Directions for this task
Extract every line of the listing below without changing anything, and leave the picture out of your copy.

Provided data
────────────────

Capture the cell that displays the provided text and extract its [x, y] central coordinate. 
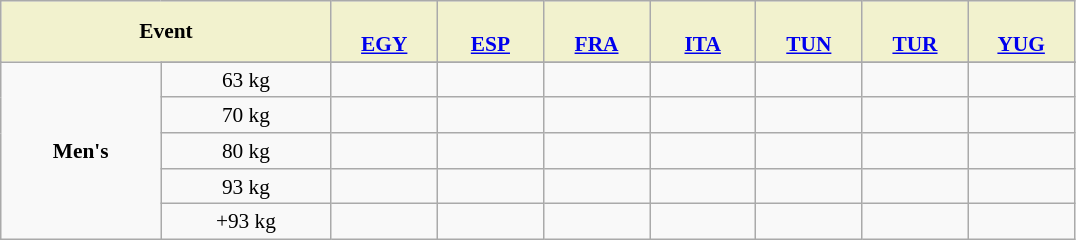
93 kg [246, 186]
63 kg [246, 80]
70 kg [246, 115]
ESP [490, 32]
TUR [915, 32]
ITA [703, 32]
TUN [809, 32]
EGY [384, 32]
Men's [81, 151]
YUG [1021, 32]
+93 kg [246, 222]
Event [166, 32]
80 kg [246, 151]
FRA [596, 32]
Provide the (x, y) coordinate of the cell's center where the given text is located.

────────────────

Expected output
Capture the cell that displays the provided text and extract its [x, y] central coordinate. 
93 kg [246, 186]
63 kg [246, 80]
70 kg [246, 115]
ESP [490, 32]
TUR [915, 32]
ITA [703, 32]
TUN [809, 32]
EGY [384, 32]
Men's [81, 151]
YUG [1021, 32]
+93 kg [246, 222]
Event [166, 32]
80 kg [246, 151]
FRA [596, 32]
Provide the (x, y) coordinate of the cell's center where the given text is located.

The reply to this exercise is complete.